Input data:
- - - - -
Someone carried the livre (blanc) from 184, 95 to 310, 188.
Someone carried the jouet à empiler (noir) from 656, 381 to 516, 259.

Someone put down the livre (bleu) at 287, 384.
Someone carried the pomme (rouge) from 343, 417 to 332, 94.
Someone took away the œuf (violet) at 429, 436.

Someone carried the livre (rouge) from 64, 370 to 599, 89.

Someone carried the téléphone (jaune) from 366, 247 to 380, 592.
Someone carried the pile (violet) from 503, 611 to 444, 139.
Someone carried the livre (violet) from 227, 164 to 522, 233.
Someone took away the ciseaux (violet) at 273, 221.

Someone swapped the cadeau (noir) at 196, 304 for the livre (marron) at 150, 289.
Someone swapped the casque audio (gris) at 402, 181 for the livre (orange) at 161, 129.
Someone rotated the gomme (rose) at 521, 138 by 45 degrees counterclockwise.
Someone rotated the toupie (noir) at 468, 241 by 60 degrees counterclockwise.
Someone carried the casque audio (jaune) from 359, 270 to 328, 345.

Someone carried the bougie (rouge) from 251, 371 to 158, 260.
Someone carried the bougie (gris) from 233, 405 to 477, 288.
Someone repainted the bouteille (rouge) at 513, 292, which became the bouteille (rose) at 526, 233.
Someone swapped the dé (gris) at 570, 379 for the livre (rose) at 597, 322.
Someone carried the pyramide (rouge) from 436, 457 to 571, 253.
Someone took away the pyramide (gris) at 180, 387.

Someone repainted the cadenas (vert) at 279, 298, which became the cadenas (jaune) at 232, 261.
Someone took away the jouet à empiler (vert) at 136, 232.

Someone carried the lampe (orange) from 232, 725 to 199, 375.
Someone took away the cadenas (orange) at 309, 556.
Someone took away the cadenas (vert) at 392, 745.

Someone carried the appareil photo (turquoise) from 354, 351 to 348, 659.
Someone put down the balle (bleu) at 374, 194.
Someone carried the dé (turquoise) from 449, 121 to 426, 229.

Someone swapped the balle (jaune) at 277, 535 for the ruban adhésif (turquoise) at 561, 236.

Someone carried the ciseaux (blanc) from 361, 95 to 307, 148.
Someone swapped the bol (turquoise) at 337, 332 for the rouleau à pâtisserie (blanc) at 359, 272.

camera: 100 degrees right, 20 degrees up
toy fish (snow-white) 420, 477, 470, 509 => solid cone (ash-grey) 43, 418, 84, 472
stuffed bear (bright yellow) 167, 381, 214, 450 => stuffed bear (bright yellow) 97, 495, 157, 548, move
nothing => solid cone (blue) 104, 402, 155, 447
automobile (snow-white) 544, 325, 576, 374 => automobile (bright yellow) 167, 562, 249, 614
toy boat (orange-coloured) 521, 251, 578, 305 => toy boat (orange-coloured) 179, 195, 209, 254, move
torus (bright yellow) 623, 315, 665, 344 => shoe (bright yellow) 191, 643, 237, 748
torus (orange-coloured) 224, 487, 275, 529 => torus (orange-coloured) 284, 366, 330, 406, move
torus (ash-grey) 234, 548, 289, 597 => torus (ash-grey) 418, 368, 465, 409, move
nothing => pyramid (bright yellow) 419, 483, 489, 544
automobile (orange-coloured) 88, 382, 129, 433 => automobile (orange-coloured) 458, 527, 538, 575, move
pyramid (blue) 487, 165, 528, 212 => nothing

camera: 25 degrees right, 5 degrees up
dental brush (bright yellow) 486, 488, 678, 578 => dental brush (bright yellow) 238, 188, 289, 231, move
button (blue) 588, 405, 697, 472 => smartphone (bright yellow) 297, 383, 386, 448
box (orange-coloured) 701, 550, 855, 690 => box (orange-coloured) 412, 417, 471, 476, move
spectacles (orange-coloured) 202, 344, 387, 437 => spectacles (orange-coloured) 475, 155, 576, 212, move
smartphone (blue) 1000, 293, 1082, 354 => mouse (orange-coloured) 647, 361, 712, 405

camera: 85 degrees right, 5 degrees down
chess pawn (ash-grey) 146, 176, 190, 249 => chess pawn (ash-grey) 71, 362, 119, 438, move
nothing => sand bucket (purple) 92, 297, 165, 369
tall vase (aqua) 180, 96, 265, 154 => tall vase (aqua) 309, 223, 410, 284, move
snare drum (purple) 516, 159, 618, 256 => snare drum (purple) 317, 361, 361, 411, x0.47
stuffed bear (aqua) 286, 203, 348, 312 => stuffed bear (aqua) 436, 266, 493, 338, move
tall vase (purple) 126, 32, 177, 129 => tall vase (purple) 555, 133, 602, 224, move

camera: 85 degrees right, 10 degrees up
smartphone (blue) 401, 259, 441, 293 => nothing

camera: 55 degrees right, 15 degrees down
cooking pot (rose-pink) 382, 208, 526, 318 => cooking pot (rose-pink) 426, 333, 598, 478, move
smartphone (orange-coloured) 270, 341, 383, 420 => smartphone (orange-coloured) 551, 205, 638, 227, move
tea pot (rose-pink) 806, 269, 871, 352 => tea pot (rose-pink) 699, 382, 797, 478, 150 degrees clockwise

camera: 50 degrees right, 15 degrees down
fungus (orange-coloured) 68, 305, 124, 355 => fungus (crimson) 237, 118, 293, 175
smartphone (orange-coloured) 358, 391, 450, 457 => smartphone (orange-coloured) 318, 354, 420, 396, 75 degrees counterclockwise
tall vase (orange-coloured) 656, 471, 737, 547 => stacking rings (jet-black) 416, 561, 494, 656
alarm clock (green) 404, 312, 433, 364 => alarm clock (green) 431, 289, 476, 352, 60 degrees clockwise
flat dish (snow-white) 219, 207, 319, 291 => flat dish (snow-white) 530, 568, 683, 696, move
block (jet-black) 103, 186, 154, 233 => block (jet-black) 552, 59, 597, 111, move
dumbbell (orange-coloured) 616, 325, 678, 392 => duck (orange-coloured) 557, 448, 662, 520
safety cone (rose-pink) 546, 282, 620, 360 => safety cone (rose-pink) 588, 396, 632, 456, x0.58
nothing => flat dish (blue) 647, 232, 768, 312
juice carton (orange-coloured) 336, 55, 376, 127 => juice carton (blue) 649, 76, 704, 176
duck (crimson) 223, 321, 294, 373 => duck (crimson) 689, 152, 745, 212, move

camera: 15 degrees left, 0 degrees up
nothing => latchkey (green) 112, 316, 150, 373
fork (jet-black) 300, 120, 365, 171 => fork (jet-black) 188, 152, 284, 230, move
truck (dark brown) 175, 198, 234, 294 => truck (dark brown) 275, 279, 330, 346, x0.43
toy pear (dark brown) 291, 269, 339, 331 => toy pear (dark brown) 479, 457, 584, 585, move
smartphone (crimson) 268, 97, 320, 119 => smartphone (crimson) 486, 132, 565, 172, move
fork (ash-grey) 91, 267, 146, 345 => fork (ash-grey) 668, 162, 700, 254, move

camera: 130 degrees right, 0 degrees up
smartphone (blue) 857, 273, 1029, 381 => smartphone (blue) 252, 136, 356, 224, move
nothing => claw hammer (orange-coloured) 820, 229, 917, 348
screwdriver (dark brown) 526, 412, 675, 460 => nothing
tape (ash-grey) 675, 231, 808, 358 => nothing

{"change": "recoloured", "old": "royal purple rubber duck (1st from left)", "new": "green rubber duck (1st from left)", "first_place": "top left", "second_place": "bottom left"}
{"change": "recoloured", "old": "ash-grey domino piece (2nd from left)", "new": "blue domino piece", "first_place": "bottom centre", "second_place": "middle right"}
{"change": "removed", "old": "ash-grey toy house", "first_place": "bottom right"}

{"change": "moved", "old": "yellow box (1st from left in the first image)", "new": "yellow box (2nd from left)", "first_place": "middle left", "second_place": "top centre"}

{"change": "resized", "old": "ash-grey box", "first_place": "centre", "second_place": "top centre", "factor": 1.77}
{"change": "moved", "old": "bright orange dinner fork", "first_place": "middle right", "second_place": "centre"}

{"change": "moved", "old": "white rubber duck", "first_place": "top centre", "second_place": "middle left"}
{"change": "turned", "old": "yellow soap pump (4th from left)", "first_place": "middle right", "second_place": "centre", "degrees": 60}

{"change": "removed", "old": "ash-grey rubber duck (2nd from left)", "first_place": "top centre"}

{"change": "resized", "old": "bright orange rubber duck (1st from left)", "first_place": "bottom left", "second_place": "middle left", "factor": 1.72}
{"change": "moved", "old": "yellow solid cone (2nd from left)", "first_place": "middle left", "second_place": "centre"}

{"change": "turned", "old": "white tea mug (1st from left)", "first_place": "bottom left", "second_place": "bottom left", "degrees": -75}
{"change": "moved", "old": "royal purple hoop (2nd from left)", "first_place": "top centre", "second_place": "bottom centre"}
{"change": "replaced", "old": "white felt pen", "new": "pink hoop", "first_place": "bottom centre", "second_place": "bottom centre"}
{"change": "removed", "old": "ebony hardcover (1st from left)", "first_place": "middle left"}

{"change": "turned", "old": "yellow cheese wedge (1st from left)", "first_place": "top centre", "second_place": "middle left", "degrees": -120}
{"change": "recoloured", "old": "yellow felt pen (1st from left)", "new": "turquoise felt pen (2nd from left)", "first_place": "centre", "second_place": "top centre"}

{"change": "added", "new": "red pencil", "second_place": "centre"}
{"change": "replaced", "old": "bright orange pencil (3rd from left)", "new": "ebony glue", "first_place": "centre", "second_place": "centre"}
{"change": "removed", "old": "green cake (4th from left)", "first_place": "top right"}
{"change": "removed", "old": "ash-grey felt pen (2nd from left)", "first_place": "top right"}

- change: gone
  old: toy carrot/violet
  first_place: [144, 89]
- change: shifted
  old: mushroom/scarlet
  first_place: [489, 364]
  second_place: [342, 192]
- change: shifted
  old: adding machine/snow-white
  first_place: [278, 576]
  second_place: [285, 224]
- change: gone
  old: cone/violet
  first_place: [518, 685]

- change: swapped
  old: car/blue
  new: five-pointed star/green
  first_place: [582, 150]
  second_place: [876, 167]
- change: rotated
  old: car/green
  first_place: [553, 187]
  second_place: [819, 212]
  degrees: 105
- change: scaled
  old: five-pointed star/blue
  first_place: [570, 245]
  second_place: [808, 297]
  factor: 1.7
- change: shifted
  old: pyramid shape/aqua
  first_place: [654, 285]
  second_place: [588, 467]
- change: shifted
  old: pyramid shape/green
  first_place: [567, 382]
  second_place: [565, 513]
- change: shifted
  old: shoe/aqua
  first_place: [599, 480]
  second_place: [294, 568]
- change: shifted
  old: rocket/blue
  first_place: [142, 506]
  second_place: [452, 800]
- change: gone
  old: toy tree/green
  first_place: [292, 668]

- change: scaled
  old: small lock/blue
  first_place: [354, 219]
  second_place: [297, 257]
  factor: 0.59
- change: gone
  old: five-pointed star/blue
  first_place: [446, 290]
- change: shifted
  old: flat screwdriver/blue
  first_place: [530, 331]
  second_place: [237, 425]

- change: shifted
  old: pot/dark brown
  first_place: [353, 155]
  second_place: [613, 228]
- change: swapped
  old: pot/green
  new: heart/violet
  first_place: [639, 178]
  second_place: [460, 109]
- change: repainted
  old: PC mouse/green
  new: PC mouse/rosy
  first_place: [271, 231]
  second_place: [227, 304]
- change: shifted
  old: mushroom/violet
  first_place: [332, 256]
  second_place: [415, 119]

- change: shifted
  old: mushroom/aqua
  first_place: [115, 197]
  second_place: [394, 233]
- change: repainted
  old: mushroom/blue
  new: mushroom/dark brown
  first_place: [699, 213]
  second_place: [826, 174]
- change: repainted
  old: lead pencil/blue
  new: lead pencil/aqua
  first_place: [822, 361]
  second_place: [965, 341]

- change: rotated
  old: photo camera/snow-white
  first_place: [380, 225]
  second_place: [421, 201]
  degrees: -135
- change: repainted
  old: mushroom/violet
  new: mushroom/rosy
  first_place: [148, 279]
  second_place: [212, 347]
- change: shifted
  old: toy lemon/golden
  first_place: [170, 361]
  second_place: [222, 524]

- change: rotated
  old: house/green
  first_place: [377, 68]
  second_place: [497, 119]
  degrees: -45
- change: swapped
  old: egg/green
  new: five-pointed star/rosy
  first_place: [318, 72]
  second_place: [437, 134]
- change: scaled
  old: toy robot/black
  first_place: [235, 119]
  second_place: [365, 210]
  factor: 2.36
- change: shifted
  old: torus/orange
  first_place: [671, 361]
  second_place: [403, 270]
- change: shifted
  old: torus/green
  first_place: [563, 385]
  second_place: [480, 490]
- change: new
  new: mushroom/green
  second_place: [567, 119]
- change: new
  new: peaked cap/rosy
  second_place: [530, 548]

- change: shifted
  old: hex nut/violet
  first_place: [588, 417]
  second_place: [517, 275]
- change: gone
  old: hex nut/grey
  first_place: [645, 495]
- - - - -
Lines with "automobile": state how many there are in the records, and nothing more.

Response for this exercise: 2